(TASK GOAL) Within these entries, how many lines contain the word "blue"? Answer with the number alone.

(RECORDS PROVIDED)

= = = =

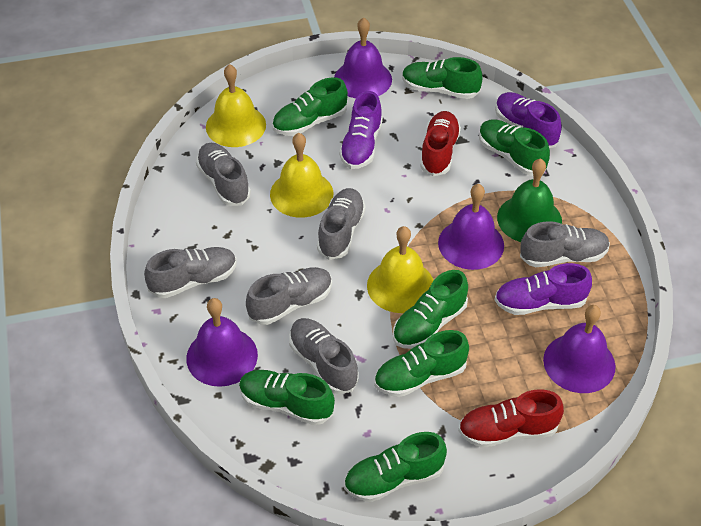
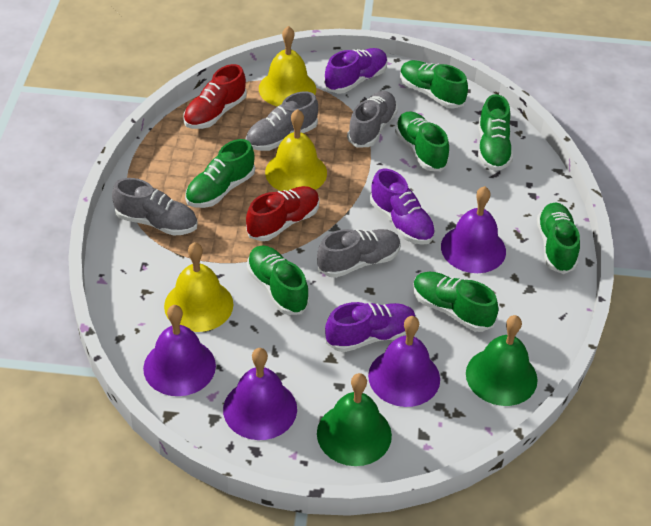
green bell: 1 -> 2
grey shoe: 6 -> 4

= = = =

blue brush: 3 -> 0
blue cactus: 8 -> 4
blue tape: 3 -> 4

= = = =

(SOLUTION FOR THIS PROBLEM) 3